**Task description**
Which lines of the entries contain the string "schottky"? Copy each of them.

START Raw data

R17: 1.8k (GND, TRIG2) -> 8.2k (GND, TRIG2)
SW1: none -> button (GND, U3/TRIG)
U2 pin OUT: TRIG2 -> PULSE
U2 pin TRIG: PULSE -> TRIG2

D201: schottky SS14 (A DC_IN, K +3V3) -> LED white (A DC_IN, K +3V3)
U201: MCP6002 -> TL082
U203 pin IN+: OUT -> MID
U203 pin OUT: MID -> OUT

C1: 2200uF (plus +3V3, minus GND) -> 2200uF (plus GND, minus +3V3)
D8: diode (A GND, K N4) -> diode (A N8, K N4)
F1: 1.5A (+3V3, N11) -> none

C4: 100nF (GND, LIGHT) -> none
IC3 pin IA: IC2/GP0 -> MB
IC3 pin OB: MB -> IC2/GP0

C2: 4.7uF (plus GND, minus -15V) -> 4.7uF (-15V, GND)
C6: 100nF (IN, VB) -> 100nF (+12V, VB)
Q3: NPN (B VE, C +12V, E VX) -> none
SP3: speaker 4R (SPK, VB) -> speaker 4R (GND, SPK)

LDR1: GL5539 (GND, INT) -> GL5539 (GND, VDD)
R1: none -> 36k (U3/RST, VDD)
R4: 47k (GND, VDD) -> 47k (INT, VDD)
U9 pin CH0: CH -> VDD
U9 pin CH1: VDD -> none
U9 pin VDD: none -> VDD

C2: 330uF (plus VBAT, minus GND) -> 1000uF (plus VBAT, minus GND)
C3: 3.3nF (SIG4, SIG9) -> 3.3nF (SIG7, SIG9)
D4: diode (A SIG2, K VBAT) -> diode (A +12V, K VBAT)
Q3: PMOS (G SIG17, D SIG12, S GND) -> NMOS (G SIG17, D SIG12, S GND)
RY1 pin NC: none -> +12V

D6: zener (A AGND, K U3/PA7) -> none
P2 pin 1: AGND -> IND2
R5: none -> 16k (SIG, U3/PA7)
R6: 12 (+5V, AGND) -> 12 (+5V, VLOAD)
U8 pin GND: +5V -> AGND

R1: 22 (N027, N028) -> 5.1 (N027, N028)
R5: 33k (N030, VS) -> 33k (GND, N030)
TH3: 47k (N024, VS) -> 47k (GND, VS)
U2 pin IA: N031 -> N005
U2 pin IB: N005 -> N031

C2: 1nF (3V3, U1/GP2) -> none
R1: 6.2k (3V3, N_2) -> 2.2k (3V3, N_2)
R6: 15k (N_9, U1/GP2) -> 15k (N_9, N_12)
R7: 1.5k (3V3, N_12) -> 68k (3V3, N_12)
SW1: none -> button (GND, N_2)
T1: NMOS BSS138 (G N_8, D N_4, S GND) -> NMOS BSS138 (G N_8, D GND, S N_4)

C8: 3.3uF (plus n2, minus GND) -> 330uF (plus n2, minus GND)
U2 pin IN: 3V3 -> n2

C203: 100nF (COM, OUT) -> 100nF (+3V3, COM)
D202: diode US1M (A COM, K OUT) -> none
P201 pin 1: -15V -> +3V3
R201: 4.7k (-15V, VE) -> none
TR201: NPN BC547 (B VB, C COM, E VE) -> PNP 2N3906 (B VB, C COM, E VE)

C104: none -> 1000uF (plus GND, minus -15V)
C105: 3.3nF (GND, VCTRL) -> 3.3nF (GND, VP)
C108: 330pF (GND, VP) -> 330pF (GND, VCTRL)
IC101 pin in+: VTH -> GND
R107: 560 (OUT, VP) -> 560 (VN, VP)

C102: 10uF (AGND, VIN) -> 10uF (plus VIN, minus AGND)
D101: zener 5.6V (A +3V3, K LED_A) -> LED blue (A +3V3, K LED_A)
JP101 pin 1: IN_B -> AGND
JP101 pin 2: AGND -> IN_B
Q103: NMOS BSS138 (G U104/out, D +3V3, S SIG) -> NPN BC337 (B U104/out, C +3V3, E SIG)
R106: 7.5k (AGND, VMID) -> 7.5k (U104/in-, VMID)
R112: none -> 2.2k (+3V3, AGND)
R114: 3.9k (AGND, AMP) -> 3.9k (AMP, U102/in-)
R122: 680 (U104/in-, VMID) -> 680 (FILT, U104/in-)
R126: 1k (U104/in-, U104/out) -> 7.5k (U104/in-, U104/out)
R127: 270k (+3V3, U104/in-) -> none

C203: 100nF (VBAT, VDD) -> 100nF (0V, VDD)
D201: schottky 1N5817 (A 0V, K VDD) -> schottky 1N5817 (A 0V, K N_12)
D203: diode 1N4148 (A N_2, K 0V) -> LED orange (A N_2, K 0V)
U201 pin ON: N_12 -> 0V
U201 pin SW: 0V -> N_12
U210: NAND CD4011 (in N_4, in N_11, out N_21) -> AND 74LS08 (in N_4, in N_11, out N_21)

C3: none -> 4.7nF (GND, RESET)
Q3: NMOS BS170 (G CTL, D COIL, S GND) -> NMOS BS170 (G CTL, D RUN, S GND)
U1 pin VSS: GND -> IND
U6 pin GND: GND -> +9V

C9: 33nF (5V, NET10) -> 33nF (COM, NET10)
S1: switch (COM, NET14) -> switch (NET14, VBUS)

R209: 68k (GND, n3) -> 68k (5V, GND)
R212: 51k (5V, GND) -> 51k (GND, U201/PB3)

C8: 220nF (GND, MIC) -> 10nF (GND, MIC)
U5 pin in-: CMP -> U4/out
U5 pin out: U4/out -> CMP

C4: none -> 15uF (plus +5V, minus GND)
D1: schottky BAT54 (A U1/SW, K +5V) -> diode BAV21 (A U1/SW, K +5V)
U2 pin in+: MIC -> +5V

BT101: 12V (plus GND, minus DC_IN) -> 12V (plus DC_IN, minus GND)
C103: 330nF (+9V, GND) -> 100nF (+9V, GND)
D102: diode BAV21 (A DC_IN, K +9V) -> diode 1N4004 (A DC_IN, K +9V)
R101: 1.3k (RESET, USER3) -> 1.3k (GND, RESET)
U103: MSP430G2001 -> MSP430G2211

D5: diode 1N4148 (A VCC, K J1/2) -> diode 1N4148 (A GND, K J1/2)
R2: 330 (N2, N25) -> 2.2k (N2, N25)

END Raw data

**Answer to the problem**
D201: schottky SS14 (A DC_IN, K +3V3) -> LED white (A DC_IN, K +3V3)
D201: schottky 1N5817 (A 0V, K VDD) -> schottky 1N5817 (A 0V, K N_12)
D1: schottky BAT54 (A U1/SW, K +5V) -> diode BAV21 (A U1/SW, K +5V)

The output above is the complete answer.